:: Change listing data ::
'''
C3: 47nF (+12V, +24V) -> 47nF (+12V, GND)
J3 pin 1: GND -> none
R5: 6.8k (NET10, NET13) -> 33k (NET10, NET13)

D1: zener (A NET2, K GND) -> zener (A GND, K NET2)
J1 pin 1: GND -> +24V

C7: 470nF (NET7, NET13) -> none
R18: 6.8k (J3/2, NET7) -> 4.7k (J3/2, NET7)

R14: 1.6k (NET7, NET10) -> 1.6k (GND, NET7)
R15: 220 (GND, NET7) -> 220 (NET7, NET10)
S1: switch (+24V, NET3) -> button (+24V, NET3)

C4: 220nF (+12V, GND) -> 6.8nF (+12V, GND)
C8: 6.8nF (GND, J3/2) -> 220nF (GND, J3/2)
'''
'''
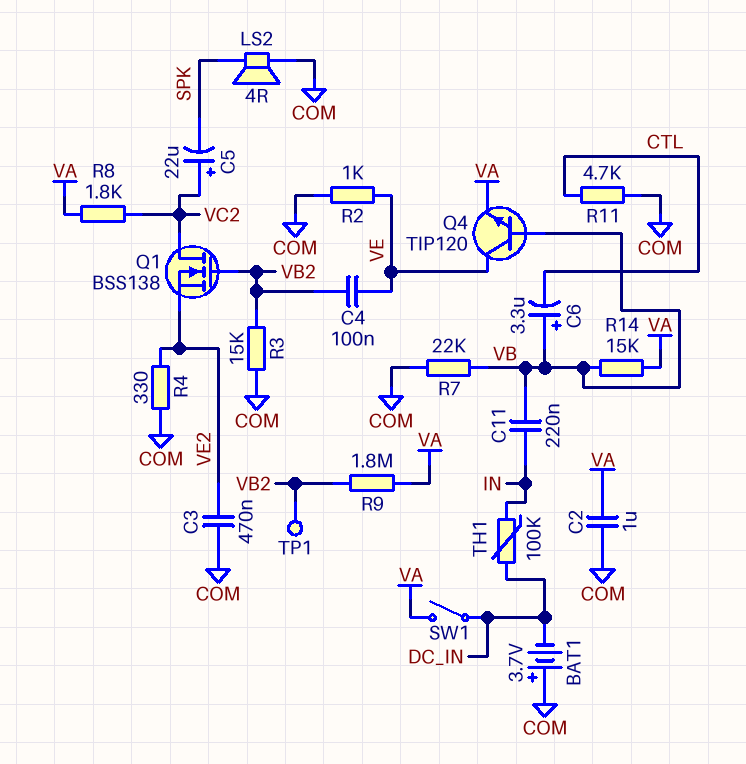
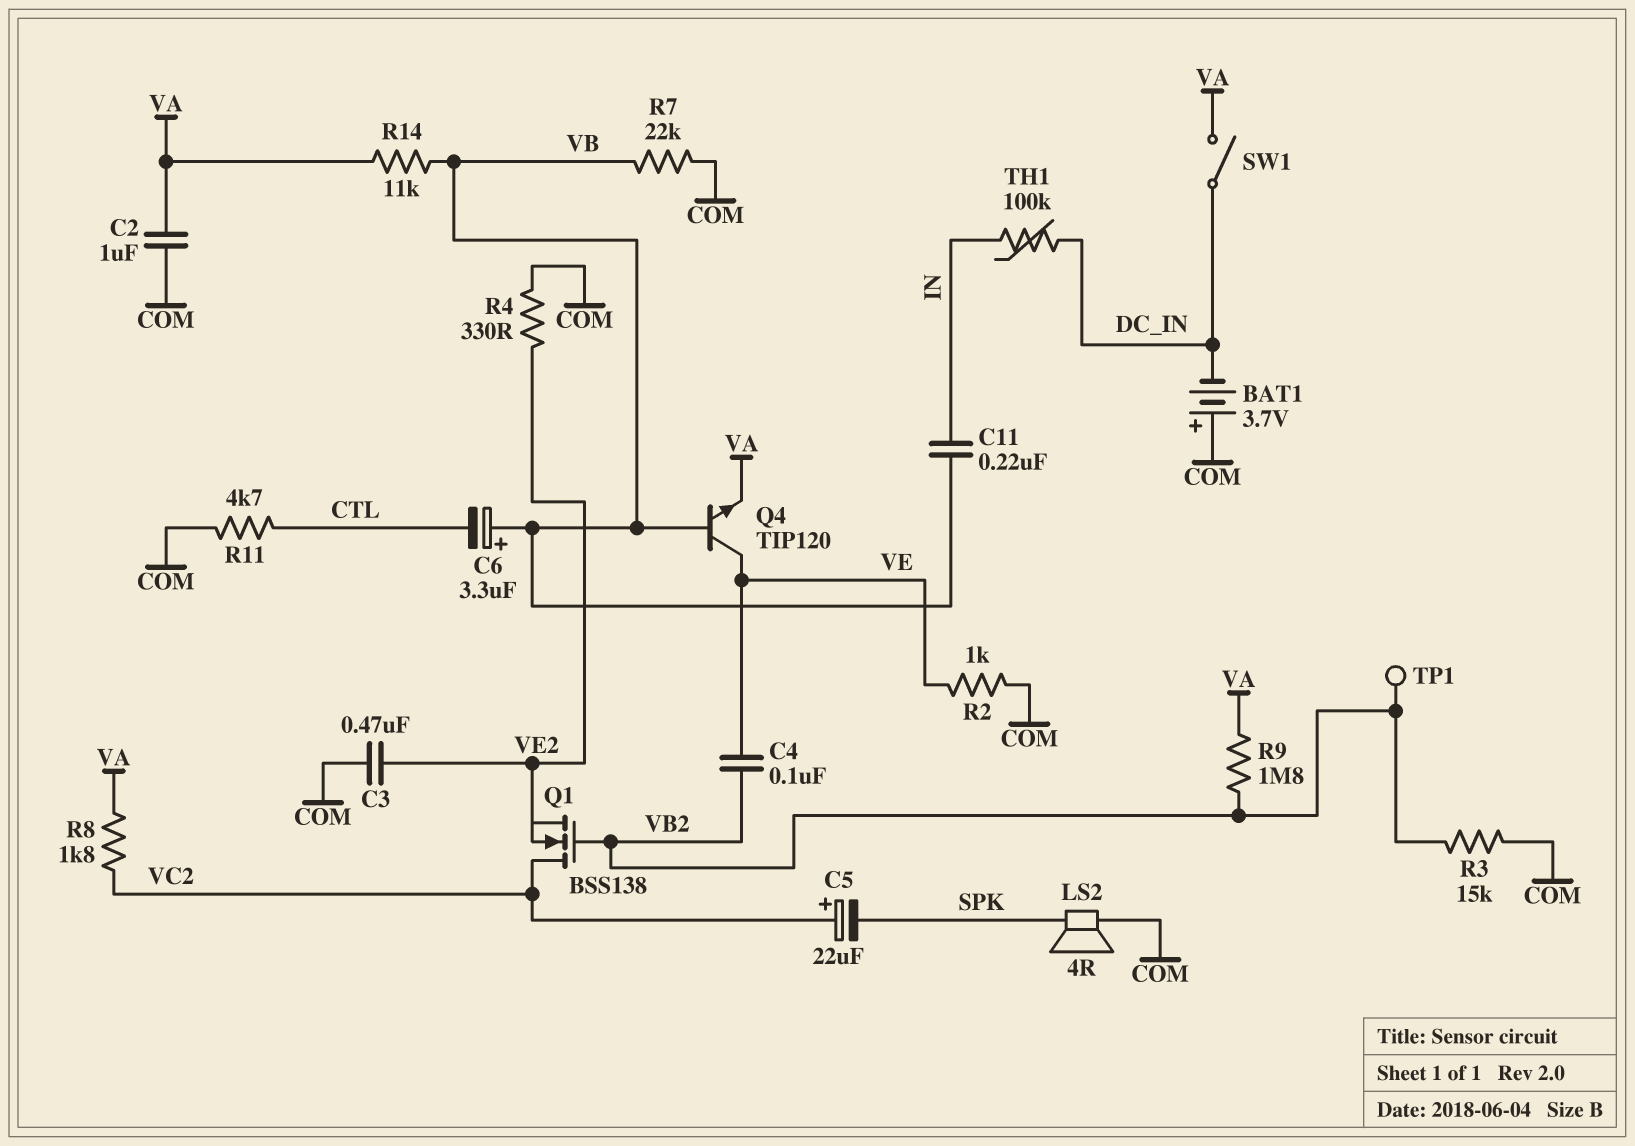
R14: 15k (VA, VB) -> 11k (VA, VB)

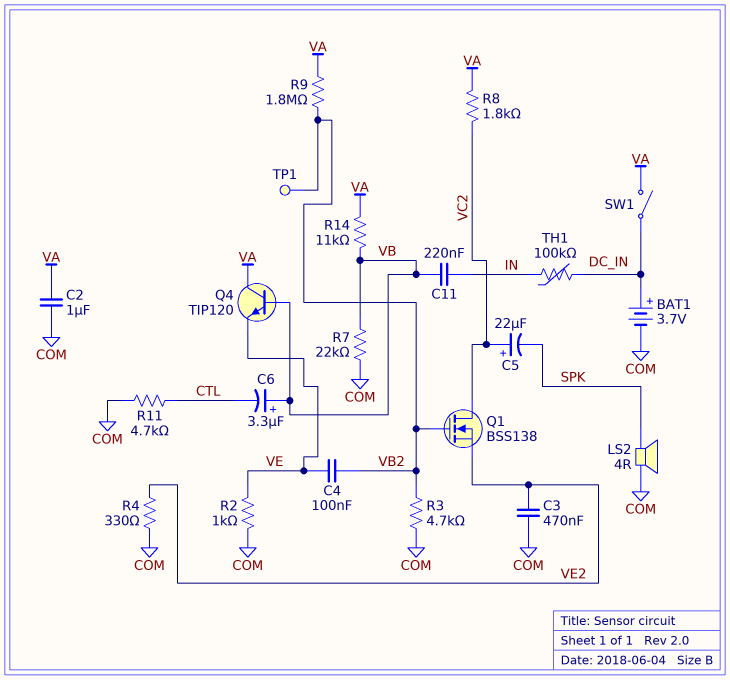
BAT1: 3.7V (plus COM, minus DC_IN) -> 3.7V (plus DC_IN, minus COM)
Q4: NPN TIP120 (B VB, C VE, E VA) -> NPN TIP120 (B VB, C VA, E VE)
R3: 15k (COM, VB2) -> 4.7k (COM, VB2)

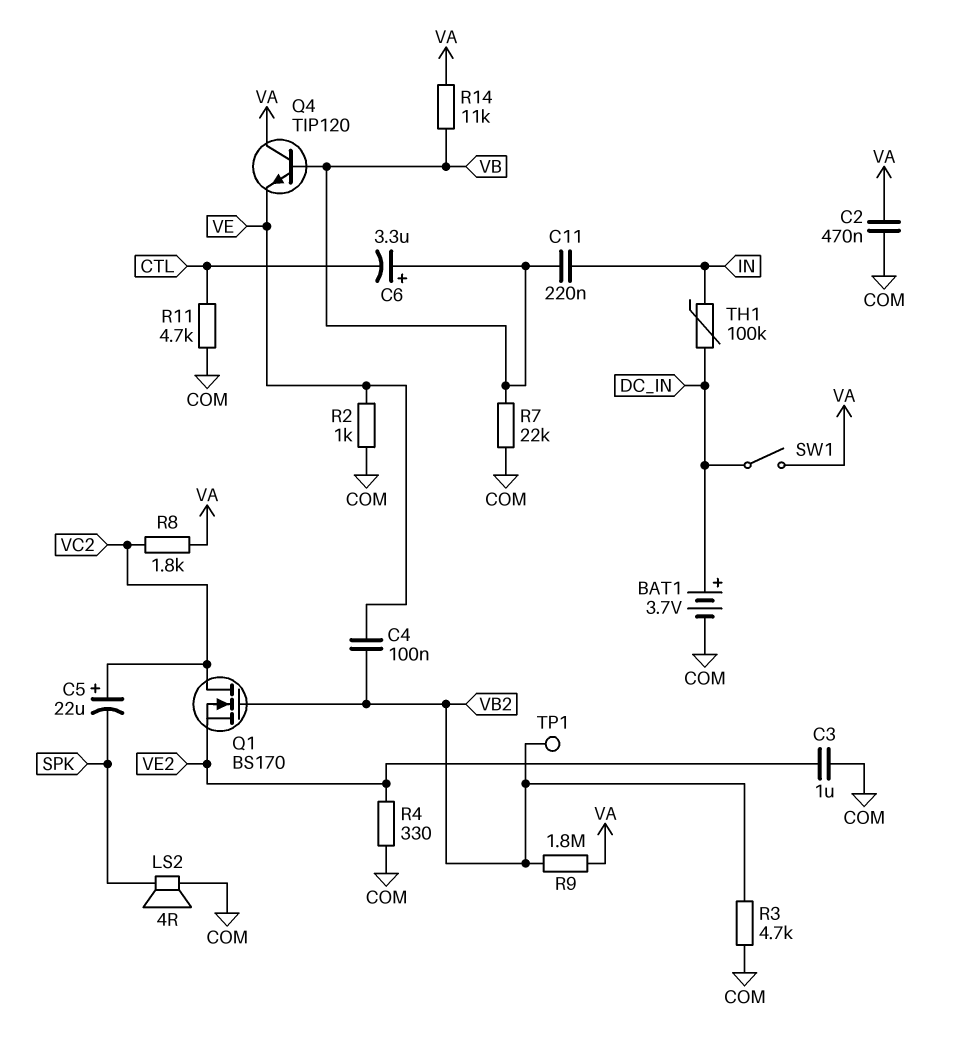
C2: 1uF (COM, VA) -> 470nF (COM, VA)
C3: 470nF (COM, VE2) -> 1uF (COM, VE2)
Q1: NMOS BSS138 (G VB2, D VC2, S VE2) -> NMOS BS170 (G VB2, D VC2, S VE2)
'''
:: Activity ::
Reproduce exactly the entries above, limited to the lines from the one with "C3: 47nF (+12V, +24V) -> 47nF (+12V, GND)" through the one with "C8: 6.8nF (GND, J3/2) -> 220nF (GND, J3/2)", both included.

:: The answer ::
C3: 47nF (+12V, +24V) -> 47nF (+12V, GND)
J3 pin 1: GND -> none
R5: 6.8k (NET10, NET13) -> 33k (NET10, NET13)

D1: zener (A NET2, K GND) -> zener (A GND, K NET2)
J1 pin 1: GND -> +24V

C7: 470nF (NET7, NET13) -> none
R18: 6.8k (J3/2, NET7) -> 4.7k (J3/2, NET7)

R14: 1.6k (NET7, NET10) -> 1.6k (GND, NET7)
R15: 220 (GND, NET7) -> 220 (NET7, NET10)
S1: switch (+24V, NET3) -> button (+24V, NET3)

C4: 220nF (+12V, GND) -> 6.8nF (+12V, GND)
C8: 6.8nF (GND, J3/2) -> 220nF (GND, J3/2)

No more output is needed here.